What the task asks » What you should end up with is an exact copy of the lines from the one holding "365 433 448>" through the last line of the entries below, both included, and nothing else; leave every picture out.

◆ ◆ ◆

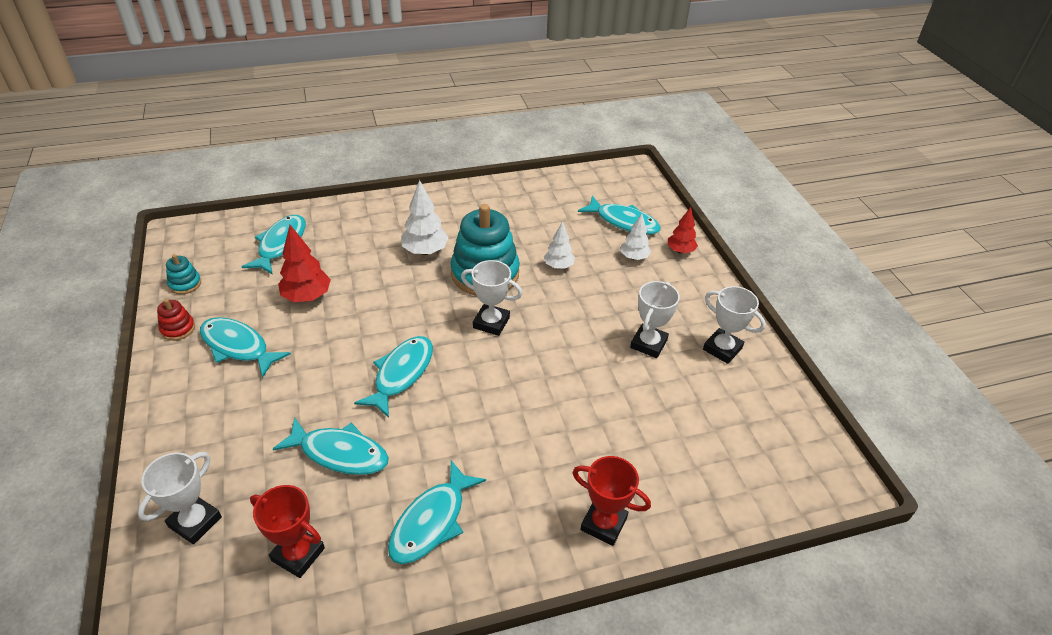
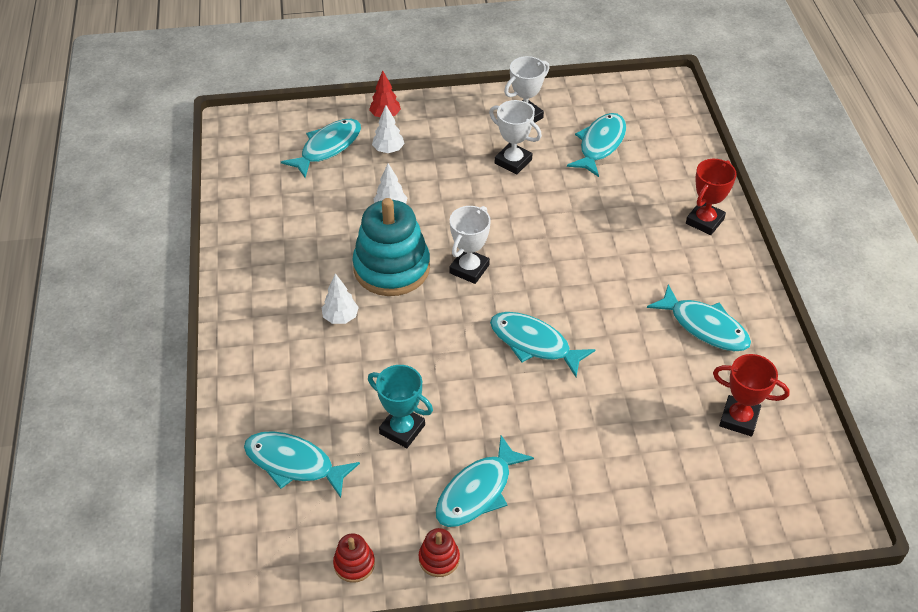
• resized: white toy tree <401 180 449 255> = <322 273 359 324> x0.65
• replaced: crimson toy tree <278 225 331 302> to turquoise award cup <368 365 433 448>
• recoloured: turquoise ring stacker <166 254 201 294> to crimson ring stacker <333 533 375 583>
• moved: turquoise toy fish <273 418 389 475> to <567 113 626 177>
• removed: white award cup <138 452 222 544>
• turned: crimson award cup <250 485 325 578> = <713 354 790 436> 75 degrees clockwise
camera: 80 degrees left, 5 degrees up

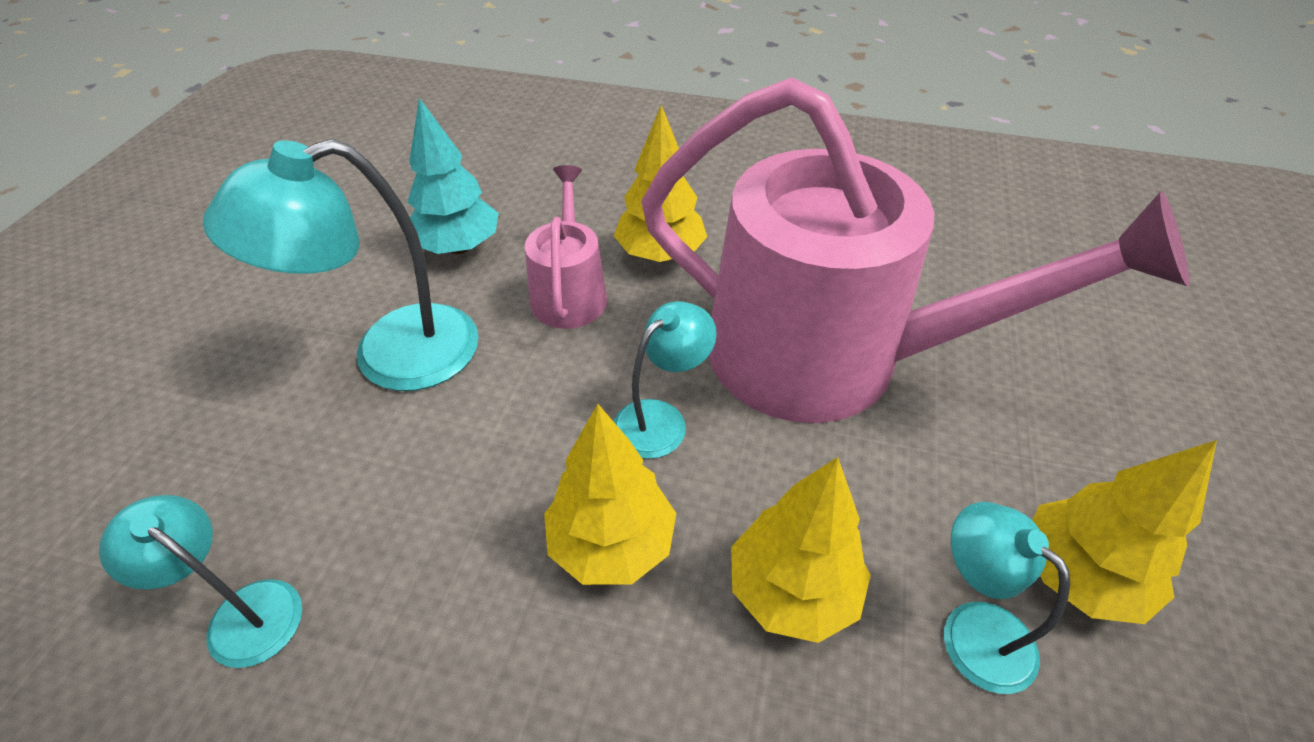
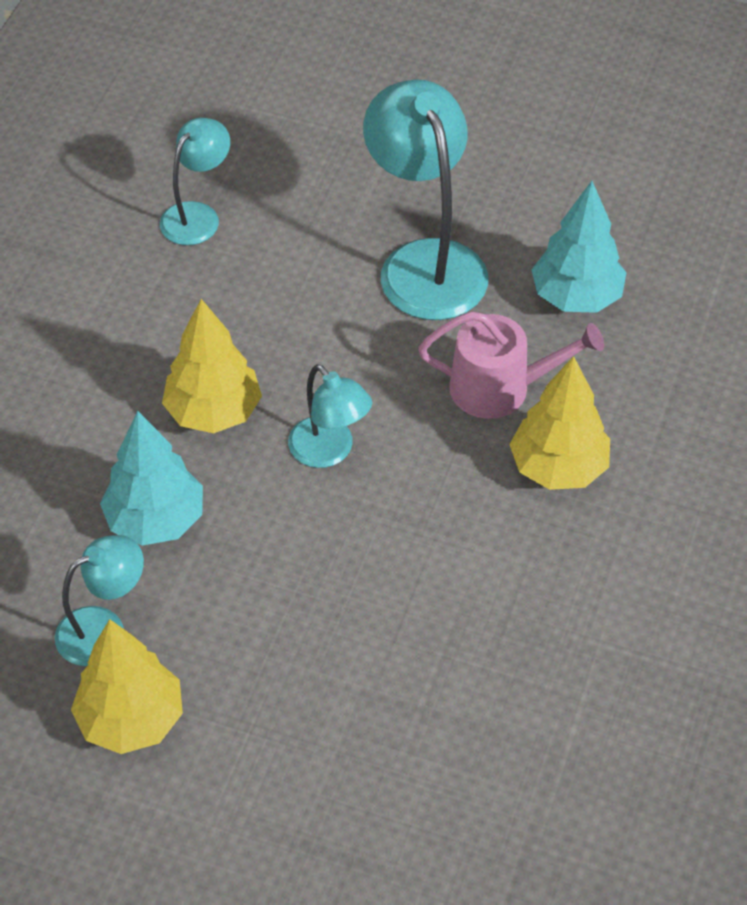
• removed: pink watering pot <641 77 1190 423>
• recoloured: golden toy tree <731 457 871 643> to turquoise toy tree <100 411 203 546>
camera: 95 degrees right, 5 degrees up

◆ ◆ ◆

Answer »
• replaced: crimson toy tree <278 225 331 302> to turquoise award cup <368 365 433 448>
• recoloured: turquoise ring stacker <166 254 201 294> to crimson ring stacker <333 533 375 583>
• moved: turquoise toy fish <273 418 389 475> to <567 113 626 177>
• removed: white award cup <138 452 222 544>
• turned: crimson award cup <250 485 325 578> = <713 354 790 436> 75 degrees clockwise
camera: 80 degrees left, 5 degrees up

• removed: pink watering pot <641 77 1190 423>
• recoloured: golden toy tree <731 457 871 643> to turquoise toy tree <100 411 203 546>
camera: 95 degrees right, 5 degrees up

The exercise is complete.